§ WHAT YOU NEED TO DO
Below is a listing; transcribe it exactly but without any images.
(SOURCE DATA)
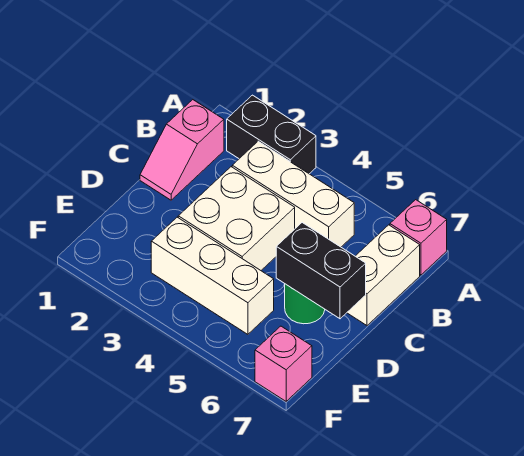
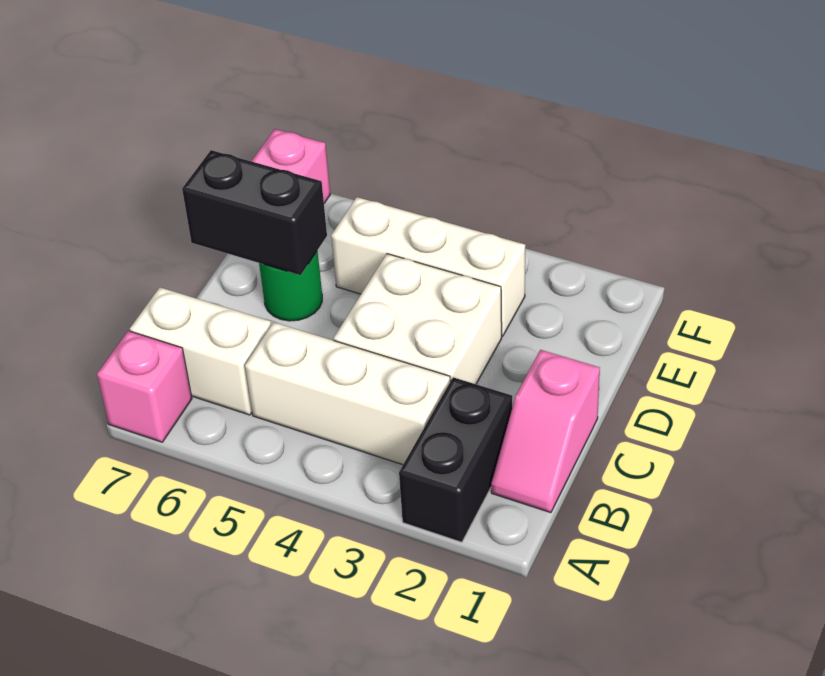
black brick A2:A3 level 1 -> black brick A2:B2 level 1
pink slope B1:C1 level 1 top B -> pink slope B1:C1 level 1 top C
white brick B7:C7 level 1 -> white brick B6:B7 level 1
(End SOURCE DATA)
§ ANSWER FOR THIS EXERCISE
black brick A2:A3 level 1 -> black brick A2:B2 level 1
pink slope B1:C1 level 1 top B -> pink slope B1:C1 level 1 top C
white brick B7:C7 level 1 -> white brick B6:B7 level 1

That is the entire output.